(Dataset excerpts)
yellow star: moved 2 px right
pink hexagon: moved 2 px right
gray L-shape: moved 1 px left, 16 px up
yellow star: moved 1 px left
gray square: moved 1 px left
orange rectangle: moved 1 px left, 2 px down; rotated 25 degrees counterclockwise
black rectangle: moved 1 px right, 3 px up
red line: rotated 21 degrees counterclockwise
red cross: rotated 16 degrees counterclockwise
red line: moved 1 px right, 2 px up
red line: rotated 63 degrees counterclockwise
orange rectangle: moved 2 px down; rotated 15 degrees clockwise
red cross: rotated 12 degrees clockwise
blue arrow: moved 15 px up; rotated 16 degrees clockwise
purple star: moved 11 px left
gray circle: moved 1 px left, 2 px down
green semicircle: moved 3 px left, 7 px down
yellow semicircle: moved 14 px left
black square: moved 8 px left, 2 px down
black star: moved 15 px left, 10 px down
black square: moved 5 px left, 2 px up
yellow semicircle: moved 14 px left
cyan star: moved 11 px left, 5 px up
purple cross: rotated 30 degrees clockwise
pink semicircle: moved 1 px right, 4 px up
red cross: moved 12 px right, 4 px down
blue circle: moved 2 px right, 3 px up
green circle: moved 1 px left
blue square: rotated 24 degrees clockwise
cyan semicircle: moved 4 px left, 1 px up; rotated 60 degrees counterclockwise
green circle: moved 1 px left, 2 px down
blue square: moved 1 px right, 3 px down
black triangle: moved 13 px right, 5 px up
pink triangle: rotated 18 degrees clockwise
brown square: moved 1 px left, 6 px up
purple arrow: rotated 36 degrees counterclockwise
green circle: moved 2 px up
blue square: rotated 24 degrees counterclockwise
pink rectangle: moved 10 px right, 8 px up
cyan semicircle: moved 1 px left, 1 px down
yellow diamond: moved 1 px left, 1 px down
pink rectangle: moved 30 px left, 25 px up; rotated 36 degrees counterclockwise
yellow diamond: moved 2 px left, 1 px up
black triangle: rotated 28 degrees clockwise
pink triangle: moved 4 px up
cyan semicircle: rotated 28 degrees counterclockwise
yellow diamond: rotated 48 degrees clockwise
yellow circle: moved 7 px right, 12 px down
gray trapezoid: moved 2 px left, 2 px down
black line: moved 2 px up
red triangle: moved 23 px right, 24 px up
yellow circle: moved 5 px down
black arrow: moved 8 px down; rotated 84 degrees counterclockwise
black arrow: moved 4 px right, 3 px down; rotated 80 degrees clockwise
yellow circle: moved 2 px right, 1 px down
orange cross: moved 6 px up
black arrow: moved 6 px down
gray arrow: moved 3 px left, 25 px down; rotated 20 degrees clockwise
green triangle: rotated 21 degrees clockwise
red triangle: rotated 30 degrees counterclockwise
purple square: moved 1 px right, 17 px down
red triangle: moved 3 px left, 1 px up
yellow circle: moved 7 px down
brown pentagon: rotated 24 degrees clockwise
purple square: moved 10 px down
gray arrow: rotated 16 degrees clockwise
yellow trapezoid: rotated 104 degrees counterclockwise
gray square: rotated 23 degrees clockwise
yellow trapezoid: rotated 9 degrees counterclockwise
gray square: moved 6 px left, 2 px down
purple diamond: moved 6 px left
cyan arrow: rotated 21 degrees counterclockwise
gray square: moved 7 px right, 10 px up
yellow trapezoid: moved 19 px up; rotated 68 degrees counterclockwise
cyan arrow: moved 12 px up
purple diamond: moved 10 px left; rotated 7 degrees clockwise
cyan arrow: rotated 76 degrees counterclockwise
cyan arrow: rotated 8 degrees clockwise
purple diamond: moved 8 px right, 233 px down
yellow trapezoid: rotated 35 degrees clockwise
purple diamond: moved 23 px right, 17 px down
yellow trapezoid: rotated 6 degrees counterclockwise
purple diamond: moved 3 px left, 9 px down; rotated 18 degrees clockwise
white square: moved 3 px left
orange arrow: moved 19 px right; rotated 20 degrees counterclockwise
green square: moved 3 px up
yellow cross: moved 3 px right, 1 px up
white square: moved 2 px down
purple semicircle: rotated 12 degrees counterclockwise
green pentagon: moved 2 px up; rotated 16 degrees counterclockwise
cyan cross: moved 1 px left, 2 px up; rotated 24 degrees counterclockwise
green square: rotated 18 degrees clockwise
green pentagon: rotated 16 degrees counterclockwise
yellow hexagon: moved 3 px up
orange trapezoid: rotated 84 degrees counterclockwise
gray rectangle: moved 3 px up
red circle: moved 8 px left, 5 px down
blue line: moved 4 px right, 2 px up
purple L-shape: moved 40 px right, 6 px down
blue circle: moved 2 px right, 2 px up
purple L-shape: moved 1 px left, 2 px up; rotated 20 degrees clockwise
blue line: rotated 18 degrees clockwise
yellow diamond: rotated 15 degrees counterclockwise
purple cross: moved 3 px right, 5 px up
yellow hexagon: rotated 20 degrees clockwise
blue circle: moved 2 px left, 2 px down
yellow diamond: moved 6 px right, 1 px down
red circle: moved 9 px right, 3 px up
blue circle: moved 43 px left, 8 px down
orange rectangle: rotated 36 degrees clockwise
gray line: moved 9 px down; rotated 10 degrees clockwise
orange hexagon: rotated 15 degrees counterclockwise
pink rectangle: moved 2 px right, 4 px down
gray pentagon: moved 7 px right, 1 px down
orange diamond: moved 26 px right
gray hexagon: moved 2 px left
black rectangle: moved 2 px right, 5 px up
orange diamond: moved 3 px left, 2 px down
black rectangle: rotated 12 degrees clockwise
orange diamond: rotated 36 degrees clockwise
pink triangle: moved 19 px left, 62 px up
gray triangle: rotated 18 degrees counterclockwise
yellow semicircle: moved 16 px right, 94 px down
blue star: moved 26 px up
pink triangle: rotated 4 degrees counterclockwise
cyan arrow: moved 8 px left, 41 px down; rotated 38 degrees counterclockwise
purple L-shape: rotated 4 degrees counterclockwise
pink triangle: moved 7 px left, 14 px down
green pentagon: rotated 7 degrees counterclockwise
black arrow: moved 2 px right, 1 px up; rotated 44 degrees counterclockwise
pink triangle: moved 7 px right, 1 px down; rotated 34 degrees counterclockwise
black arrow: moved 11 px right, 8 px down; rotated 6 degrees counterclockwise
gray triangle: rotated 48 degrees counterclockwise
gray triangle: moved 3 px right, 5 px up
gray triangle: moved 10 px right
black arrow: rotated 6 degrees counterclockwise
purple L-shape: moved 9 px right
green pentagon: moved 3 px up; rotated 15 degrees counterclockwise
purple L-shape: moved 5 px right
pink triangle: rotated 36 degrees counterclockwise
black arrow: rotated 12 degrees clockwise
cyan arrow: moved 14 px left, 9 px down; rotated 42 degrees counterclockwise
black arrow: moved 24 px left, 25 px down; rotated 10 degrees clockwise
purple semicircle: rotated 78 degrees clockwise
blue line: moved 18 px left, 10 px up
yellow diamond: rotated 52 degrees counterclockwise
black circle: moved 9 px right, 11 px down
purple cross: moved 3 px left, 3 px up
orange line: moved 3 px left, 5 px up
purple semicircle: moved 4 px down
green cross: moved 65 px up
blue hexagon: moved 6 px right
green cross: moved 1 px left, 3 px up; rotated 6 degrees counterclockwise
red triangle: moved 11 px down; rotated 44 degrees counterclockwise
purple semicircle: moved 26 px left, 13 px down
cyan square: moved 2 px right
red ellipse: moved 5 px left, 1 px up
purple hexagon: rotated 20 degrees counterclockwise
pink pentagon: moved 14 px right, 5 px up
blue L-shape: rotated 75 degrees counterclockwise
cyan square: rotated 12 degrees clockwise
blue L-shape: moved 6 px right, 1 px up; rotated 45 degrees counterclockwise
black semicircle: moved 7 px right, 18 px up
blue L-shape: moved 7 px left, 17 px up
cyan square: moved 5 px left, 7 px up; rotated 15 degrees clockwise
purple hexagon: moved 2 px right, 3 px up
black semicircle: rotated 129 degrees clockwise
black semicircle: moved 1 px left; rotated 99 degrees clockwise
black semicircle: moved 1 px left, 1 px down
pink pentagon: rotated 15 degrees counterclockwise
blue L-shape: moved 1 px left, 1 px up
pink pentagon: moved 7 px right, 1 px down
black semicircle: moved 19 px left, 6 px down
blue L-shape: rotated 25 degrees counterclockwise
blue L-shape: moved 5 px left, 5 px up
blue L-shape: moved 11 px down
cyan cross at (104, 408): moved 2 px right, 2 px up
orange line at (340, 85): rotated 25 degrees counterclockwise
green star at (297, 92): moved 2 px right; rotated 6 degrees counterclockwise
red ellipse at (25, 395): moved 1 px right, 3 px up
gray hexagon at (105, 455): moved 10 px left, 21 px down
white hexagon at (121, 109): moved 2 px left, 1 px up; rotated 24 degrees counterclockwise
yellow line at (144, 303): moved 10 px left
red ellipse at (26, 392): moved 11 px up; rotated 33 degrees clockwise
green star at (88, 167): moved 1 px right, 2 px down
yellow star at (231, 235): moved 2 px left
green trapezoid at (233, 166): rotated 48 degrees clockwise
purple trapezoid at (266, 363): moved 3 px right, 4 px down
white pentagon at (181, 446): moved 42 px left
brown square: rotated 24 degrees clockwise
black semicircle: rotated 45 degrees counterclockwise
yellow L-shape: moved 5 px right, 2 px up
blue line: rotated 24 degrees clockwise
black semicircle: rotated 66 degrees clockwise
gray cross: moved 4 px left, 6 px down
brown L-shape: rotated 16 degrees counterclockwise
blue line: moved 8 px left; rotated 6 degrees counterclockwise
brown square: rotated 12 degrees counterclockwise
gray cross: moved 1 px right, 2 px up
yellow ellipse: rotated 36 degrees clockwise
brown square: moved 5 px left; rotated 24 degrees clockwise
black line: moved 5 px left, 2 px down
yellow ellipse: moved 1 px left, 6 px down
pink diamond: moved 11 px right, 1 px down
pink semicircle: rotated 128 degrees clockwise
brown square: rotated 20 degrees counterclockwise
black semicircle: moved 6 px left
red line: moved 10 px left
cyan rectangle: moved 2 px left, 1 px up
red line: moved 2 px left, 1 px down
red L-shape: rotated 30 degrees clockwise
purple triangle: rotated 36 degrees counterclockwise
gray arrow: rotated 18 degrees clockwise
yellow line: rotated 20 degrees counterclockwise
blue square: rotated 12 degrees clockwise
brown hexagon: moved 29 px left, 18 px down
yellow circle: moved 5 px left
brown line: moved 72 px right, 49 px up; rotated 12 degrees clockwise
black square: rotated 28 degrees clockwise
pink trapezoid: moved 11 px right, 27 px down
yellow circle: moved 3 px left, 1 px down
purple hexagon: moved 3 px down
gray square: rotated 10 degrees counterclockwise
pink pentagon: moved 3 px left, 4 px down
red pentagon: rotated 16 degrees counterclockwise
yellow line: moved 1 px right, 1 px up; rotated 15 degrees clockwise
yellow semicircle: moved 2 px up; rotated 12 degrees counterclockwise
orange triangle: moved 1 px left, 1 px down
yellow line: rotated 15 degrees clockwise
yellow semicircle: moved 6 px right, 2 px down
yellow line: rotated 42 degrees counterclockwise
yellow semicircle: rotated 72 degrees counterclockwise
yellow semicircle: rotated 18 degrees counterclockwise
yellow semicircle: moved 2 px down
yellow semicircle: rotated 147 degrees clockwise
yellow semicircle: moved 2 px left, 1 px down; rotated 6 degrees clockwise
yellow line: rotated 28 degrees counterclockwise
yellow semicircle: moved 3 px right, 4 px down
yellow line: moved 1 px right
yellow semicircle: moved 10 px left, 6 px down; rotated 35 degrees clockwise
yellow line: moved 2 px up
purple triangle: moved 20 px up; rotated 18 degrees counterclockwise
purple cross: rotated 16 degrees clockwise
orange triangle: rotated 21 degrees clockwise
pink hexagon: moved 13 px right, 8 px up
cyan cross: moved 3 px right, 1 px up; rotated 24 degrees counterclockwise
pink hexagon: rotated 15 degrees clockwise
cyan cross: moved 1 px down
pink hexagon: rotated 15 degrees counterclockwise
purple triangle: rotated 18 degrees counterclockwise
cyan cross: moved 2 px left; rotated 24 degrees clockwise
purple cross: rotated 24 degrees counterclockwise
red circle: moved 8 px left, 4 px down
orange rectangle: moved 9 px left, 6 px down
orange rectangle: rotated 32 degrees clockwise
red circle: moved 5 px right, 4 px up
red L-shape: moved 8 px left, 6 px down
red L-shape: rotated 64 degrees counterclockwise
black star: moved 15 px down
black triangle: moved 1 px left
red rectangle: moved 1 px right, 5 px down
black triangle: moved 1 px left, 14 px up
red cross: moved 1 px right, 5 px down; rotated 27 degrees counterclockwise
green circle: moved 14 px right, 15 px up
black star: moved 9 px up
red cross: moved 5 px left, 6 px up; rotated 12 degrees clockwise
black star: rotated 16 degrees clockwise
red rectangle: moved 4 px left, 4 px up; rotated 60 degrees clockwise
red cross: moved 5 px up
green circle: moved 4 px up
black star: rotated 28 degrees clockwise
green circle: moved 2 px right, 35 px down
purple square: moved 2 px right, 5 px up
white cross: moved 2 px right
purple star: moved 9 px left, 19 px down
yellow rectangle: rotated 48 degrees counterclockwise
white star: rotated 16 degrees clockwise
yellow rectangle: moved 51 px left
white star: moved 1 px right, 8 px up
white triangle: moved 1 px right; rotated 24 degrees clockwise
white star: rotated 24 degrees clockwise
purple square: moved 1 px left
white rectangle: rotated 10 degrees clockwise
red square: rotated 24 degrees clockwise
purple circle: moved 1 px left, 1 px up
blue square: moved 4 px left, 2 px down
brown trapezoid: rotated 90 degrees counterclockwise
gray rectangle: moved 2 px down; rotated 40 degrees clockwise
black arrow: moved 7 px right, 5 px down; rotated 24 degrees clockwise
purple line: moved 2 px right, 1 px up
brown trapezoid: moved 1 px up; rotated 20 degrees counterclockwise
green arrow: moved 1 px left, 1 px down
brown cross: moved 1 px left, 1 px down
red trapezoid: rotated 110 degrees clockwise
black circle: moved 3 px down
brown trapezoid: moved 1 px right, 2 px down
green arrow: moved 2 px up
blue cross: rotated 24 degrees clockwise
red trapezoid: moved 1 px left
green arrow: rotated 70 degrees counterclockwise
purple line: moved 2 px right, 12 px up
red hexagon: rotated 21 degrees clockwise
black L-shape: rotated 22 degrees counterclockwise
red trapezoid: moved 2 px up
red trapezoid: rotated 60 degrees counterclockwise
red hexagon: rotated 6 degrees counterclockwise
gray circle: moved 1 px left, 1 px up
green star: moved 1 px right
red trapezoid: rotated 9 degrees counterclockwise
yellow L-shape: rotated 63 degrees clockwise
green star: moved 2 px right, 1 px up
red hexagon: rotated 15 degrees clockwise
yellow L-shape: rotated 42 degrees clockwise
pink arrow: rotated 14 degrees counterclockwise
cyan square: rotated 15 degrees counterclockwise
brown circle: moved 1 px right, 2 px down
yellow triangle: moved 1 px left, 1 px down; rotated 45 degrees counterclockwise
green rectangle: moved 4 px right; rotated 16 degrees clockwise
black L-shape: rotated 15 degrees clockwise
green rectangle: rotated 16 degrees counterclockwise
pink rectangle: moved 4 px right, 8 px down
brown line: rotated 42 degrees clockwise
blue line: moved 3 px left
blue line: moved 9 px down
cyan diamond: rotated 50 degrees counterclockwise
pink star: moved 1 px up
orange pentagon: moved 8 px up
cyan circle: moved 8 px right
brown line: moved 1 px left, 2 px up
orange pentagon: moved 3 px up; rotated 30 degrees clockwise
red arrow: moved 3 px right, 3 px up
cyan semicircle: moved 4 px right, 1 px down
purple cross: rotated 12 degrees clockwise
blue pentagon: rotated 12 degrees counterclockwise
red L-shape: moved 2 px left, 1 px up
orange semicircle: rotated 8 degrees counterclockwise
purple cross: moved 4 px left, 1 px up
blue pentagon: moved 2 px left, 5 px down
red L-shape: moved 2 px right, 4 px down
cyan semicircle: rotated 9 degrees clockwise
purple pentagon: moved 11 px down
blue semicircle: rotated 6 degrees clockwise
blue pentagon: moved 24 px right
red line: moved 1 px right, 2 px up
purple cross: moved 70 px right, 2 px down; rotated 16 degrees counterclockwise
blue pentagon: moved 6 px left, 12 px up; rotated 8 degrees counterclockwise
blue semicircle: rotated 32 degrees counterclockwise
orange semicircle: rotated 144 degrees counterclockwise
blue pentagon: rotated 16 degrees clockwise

Exercise: Reproduce the lines of the records above, starting at the first line of the records and ending at the line that contains "red line: rotated 63 degrees counterclockwise", with both ends included.

Solution for this task:
yellow star: moved 2 px right
pink hexagon: moved 2 px right
gray L-shape: moved 1 px left, 16 px up
yellow star: moved 1 px left
gray square: moved 1 px left
orange rectangle: moved 1 px left, 2 px down; rotated 25 degrees counterclockwise
black rectangle: moved 1 px right, 3 px up
red line: rotated 21 degrees counterclockwise
red cross: rotated 16 degrees counterclockwise
red line: moved 1 px right, 2 px up
red line: rotated 63 degrees counterclockwise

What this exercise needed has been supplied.